(Beginning of The records)
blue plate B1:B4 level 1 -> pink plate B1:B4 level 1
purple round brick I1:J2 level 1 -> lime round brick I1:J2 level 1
(End of The records)
(Beginning of The records)
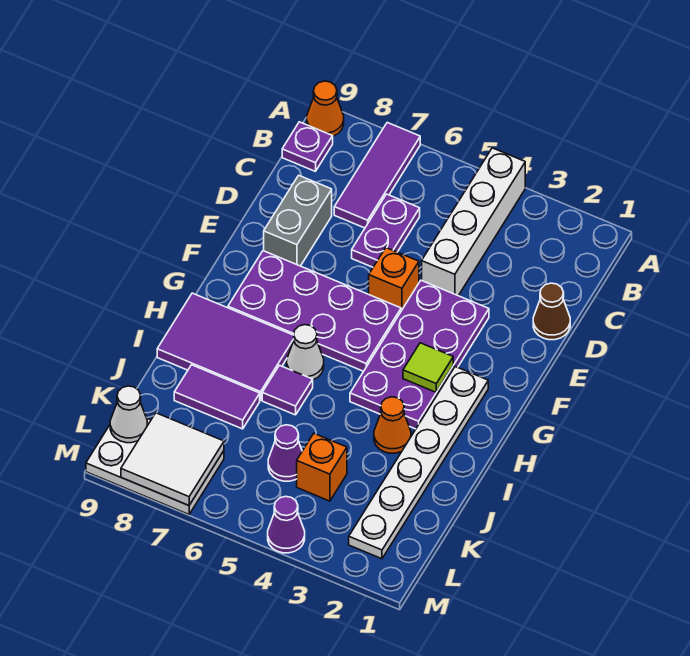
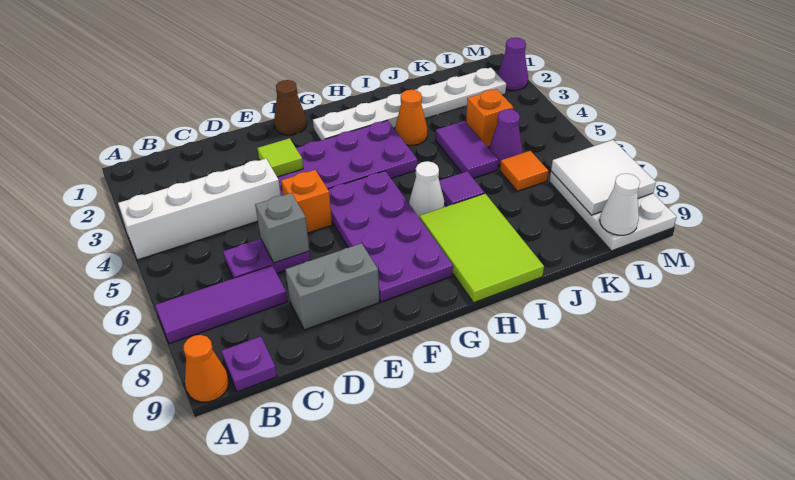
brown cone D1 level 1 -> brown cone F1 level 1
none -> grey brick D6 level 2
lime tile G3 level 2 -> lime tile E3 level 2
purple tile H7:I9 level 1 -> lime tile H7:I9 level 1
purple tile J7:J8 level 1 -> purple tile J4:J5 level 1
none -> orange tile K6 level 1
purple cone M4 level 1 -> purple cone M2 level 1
(End of The records)
(Beginning of The records)
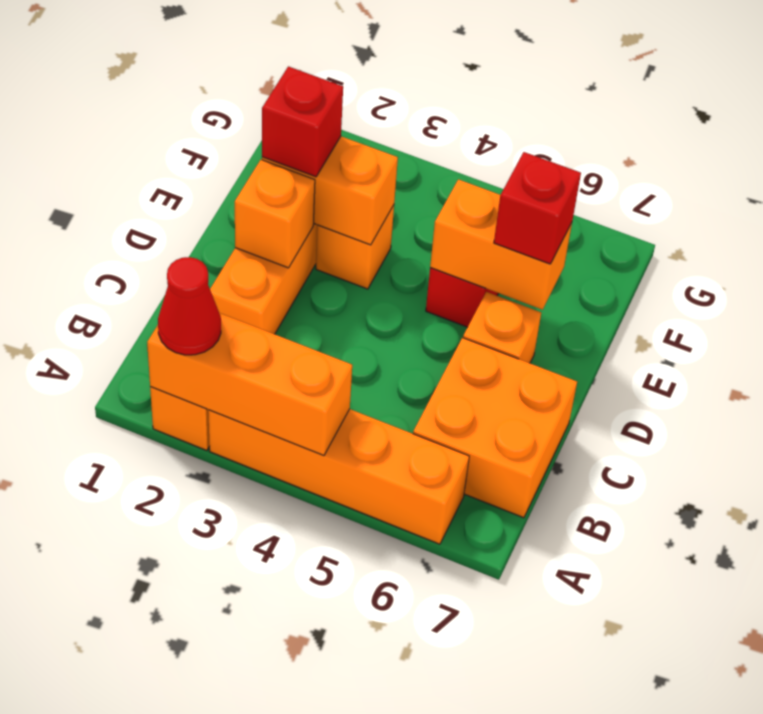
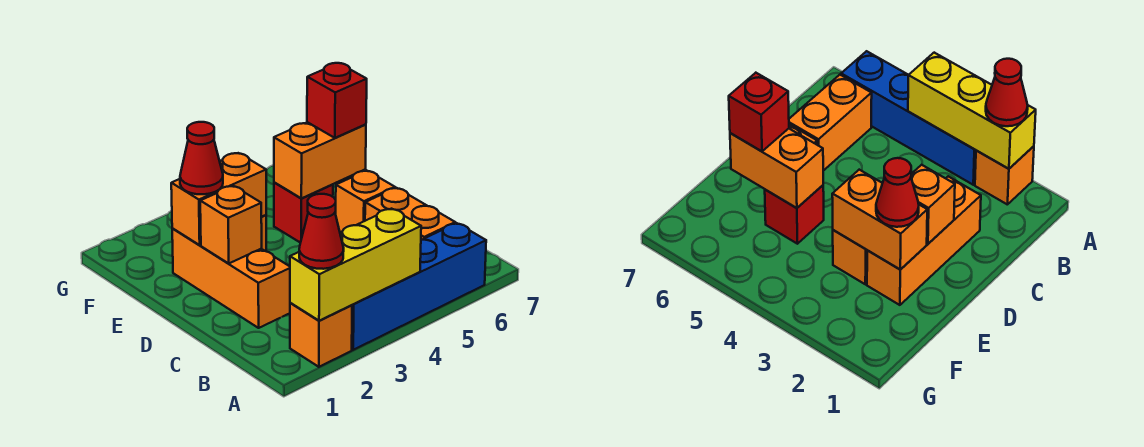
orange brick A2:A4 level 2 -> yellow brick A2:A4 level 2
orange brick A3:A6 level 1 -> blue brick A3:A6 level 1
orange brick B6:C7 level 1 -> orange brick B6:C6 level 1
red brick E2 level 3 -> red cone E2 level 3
(End of The records)
*Requirement*: Look above for the line that contains "none -> grey brick D6 level 2". Starting there, transcribe every line exactly until you have copied the line that contains "purple cone M4".

*Solution to the problem*:
none -> grey brick D6 level 2
lime tile G3 level 2 -> lime tile E3 level 2
purple tile H7:I9 level 1 -> lime tile H7:I9 level 1
purple tile J7:J8 level 1 -> purple tile J4:J5 level 1
none -> orange tile K6 level 1
purple cone M4 level 1 -> purple cone M2 level 1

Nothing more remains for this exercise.